**Instructions to follow**
With images removed, transcribe each record exactly as it appears.

**The records**
*** Begin section ***
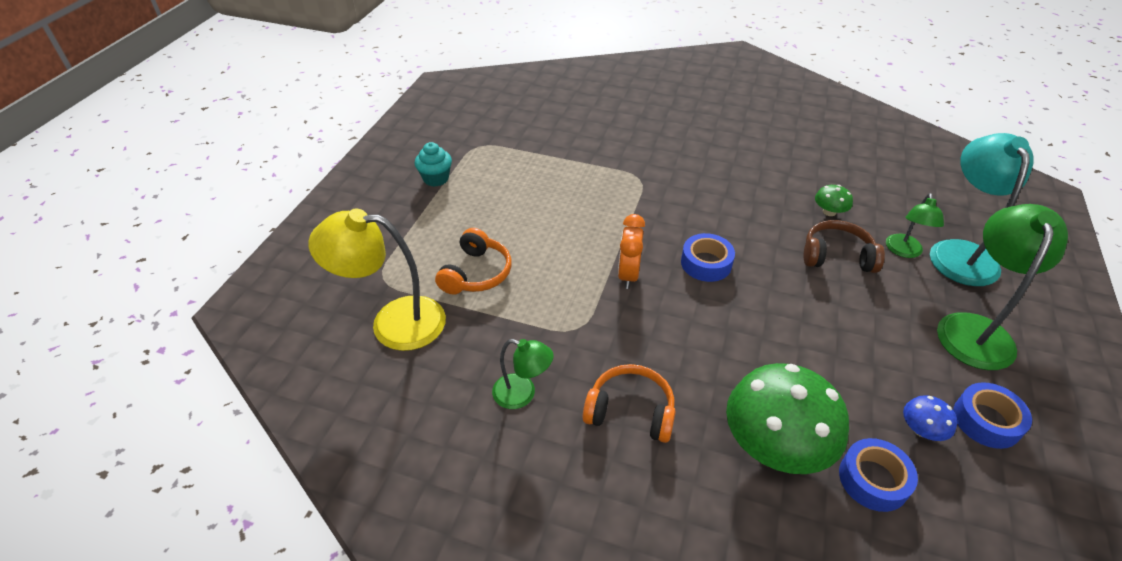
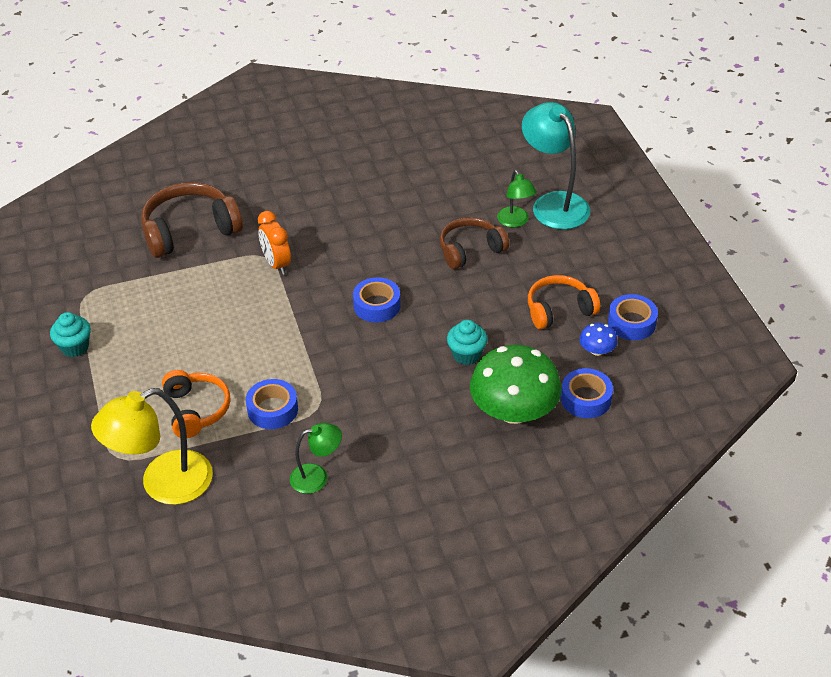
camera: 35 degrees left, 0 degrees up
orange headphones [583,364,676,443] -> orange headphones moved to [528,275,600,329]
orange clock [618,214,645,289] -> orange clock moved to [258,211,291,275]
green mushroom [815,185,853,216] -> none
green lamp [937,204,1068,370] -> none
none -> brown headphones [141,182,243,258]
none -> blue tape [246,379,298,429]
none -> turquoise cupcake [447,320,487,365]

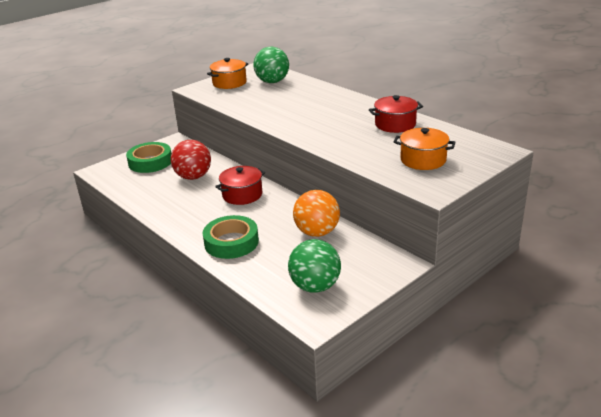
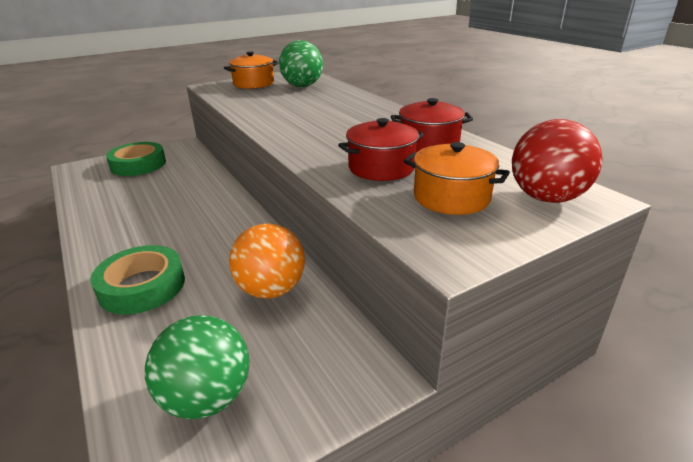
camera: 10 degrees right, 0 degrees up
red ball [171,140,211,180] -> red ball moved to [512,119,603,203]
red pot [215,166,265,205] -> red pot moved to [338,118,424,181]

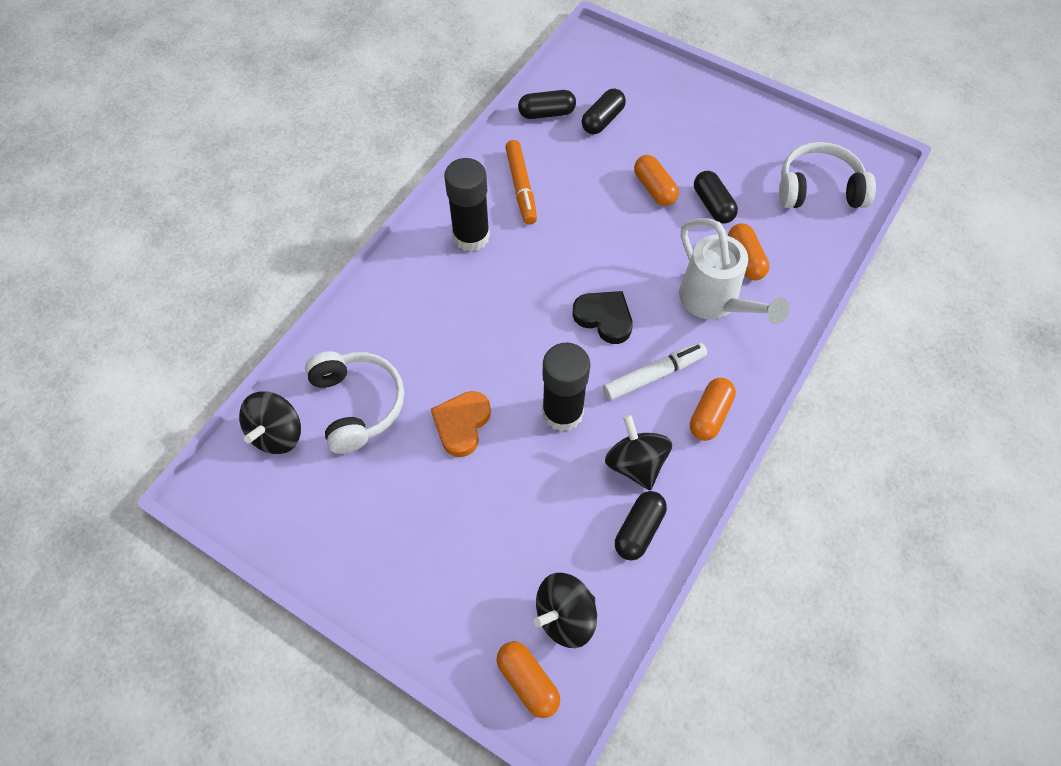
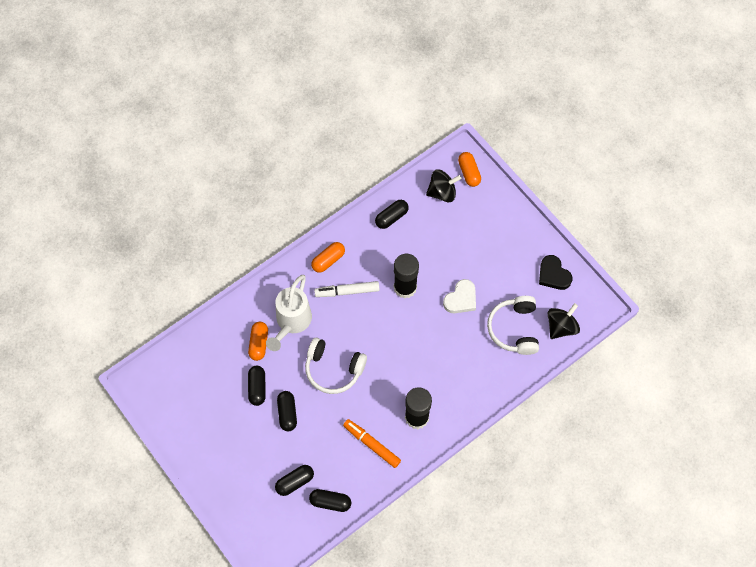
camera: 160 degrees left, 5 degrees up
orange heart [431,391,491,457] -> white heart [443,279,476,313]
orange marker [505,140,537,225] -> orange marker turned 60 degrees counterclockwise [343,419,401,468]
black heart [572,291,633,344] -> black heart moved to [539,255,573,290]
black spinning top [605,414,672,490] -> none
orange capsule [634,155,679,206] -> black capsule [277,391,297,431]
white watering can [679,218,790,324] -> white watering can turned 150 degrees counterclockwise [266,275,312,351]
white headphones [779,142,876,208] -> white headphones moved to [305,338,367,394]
*** End section ***
**Result below**
camera: 35 degrees left, 0 degrees up
orange headphones [583,364,676,443] -> orange headphones moved to [528,275,600,329]
orange clock [618,214,645,289] -> orange clock moved to [258,211,291,275]
green mushroom [815,185,853,216] -> none
green lamp [937,204,1068,370] -> none
none -> brown headphones [141,182,243,258]
none -> blue tape [246,379,298,429]
none -> turquoise cupcake [447,320,487,365]

camera: 10 degrees right, 0 degrees up
red ball [171,140,211,180] -> red ball moved to [512,119,603,203]
red pot [215,166,265,205] -> red pot moved to [338,118,424,181]

camera: 160 degrees left, 5 degrees up
orange heart [431,391,491,457] -> white heart [443,279,476,313]
orange marker [505,140,537,225] -> orange marker turned 60 degrees counterclockwise [343,419,401,468]
black heart [572,291,633,344] -> black heart moved to [539,255,573,290]
black spinning top [605,414,672,490] -> none
orange capsule [634,155,679,206] -> black capsule [277,391,297,431]
white watering can [679,218,790,324] -> white watering can turned 150 degrees counterclockwise [266,275,312,351]
white headphones [779,142,876,208] -> white headphones moved to [305,338,367,394]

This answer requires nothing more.